◆ **SOURCE MATERIAL**:
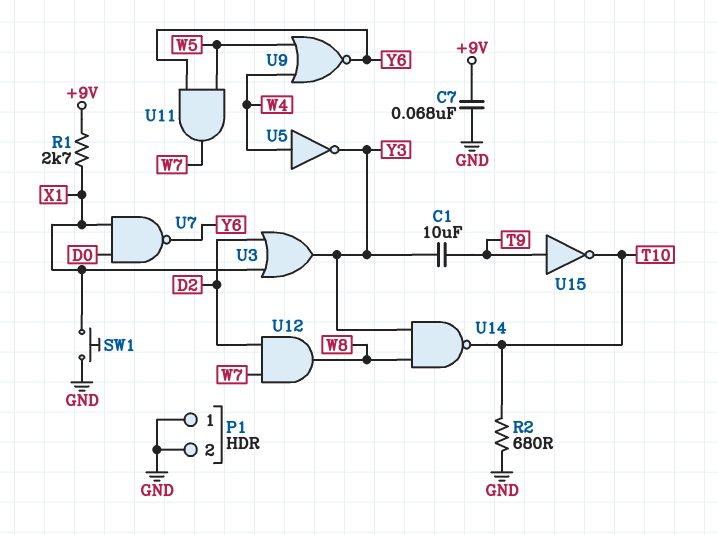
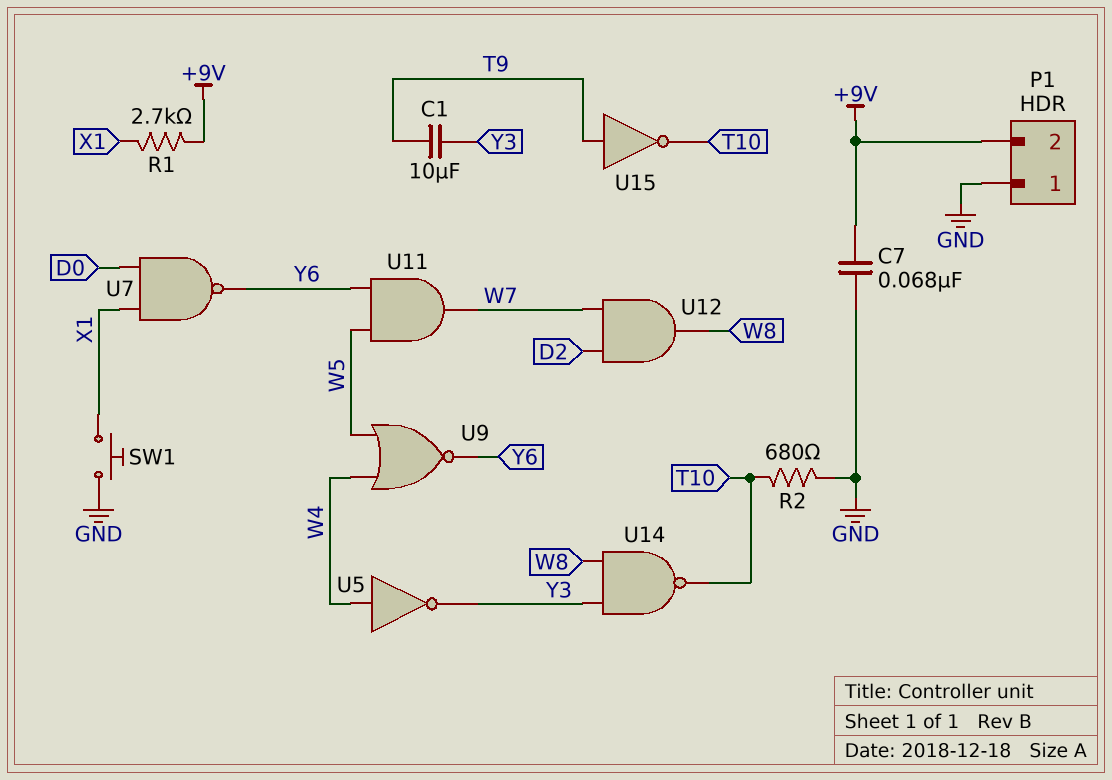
P1 pin 2: GND -> +9V
U3: OR (in D2, in X1, out Y3) -> none

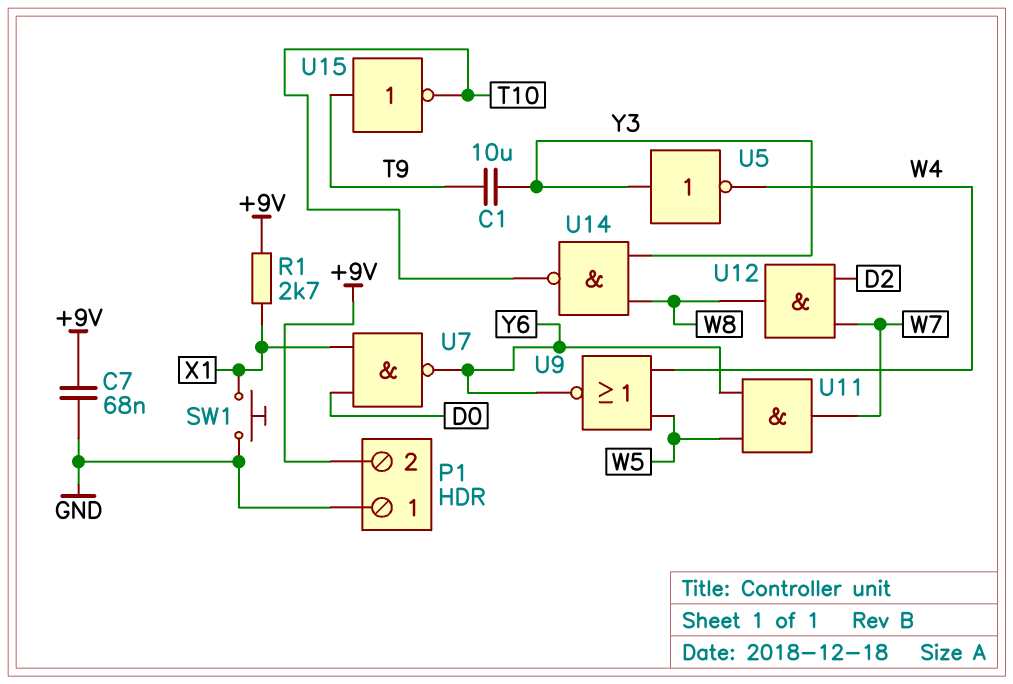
R2: 680 (GND, T10) -> none
U5: NOT (in W4, out Y3) -> NOT (in Y3, out W4)

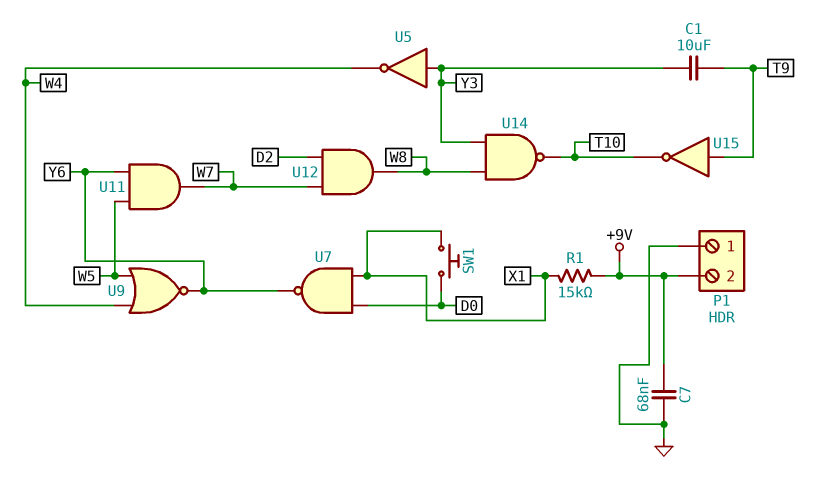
R1: 2.7k (+9V, X1) -> 15k (+9V, X1)
SW1: button (GND, X1) -> button (D0, X1)

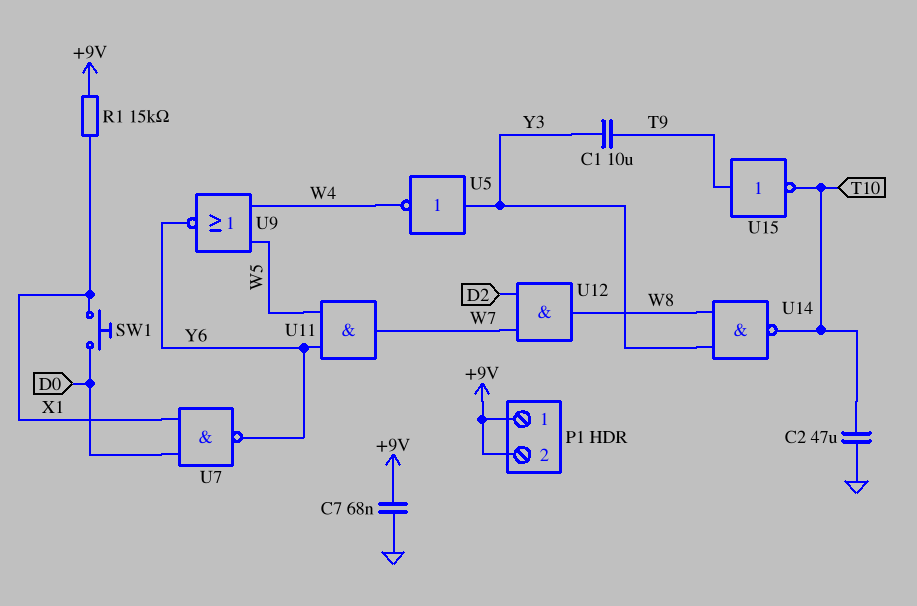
C2: none -> 47uF (GND, T10)
P1 pin 1: GND -> +9V

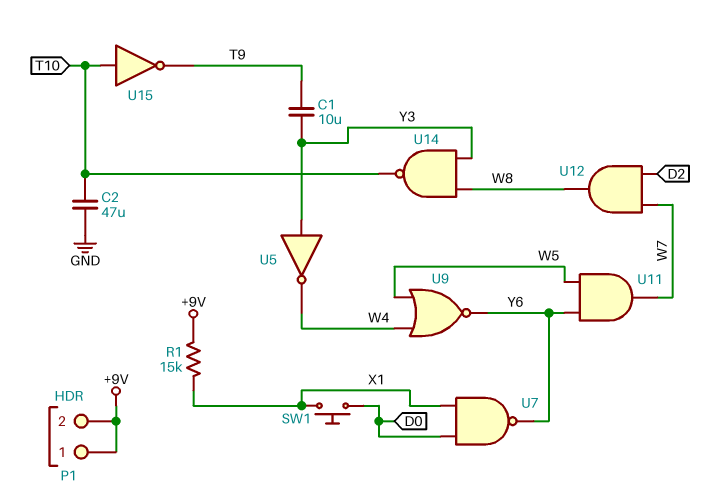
C7: 68nF (+9V, GND) -> none
U15: NOT (in T9, out T10) -> NOT (in T10, out T9)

◆ **INSTRUCTIONS TO FOLLOW**:
A word-for-word reproduction is needed of the lines above from the line containing "U3: OR (in D2, in X1, out Y3) -> none" through the line containing "P1 pin 1: GND -> +9V", with both ends kept and no pictures.

◆ **EXERCISE RESPONSE**:
U3: OR (in D2, in X1, out Y3) -> none

R2: 680 (GND, T10) -> none
U5: NOT (in W4, out Y3) -> NOT (in Y3, out W4)

R1: 2.7k (+9V, X1) -> 15k (+9V, X1)
SW1: button (GND, X1) -> button (D0, X1)

C2: none -> 47uF (GND, T10)
P1 pin 1: GND -> +9V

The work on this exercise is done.